**Your goal:** Where does "black" appear in the data? Return each line that holds it.

**Entries supplied:**
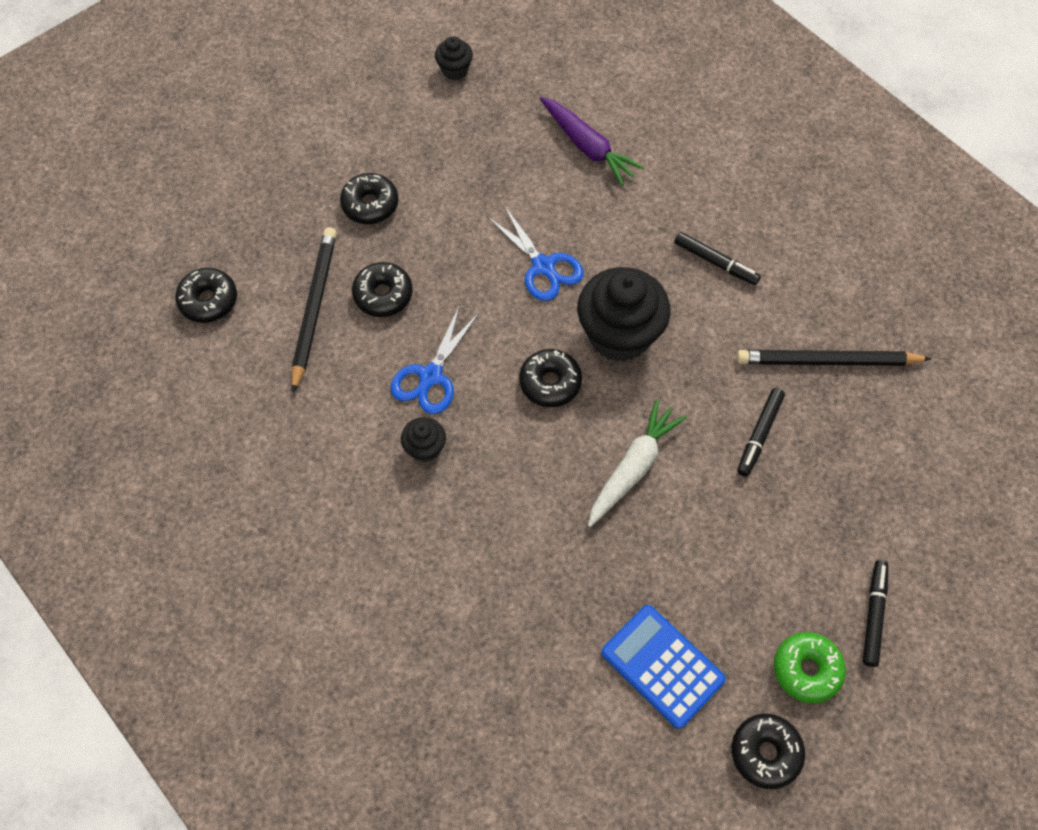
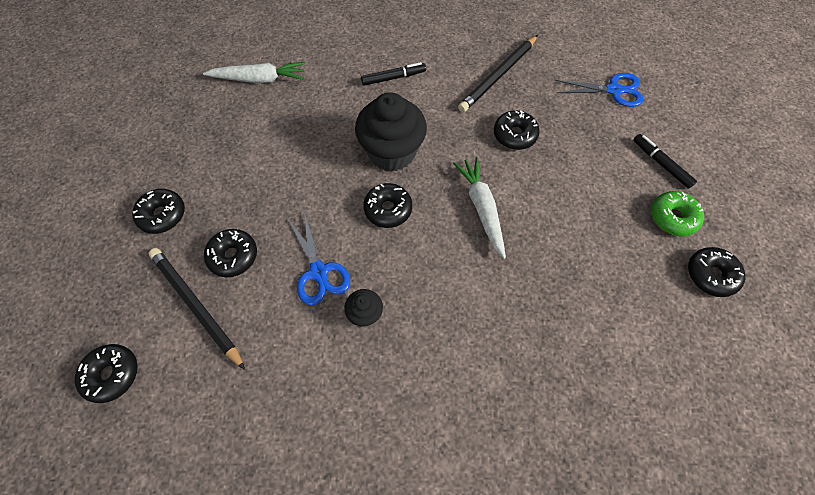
camera: 50 degrees left, 0 degrees up
black cupcake [435,36,473,80] -> none
blue scissors [487,206,584,301] -> blue scissors moved to [556,73,644,107]
purple carrot [540,97,644,186] -> white carrot [203,62,305,83]
blue calculator [601,605,726,729] -> none
black marker [737,388,785,477] -> black donut [494,110,539,150]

**Exercise result:**
black cupcake [435,36,473,80] -> none
black marker [737,388,785,477] -> black donut [494,110,539,150]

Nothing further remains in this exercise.